-- Required action --
Please set down every line of the records below exactly, without the pictures.

[Scene edit records]
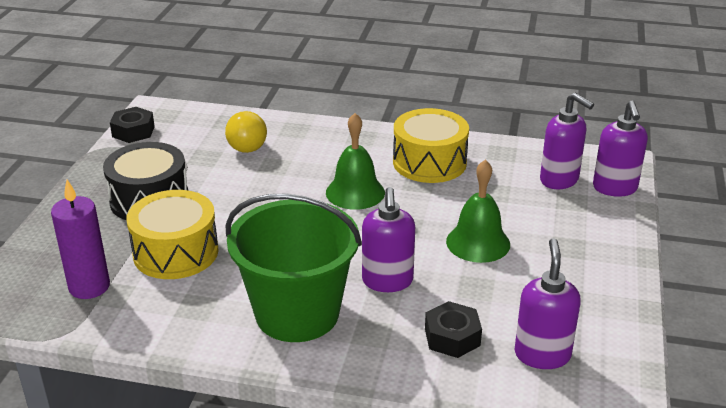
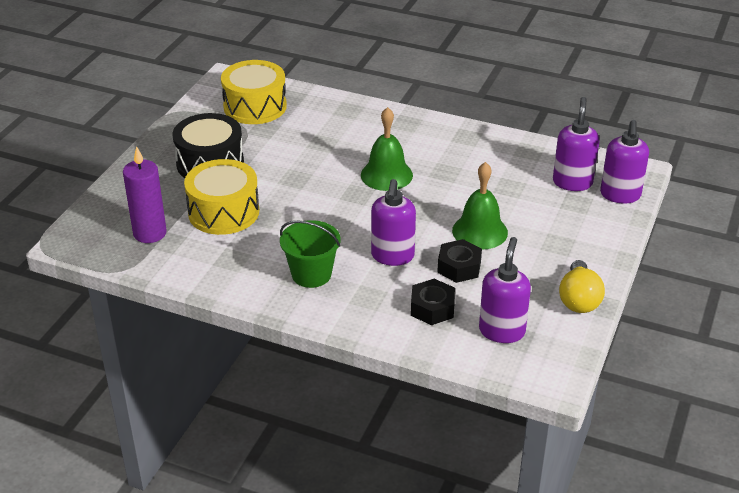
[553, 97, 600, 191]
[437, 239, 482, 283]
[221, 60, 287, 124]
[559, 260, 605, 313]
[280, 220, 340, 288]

-- Answer area --
[553, 97, 600, 191]
[437, 239, 482, 283]
[221, 60, 287, 124]
[559, 260, 605, 313]
[280, 220, 340, 288]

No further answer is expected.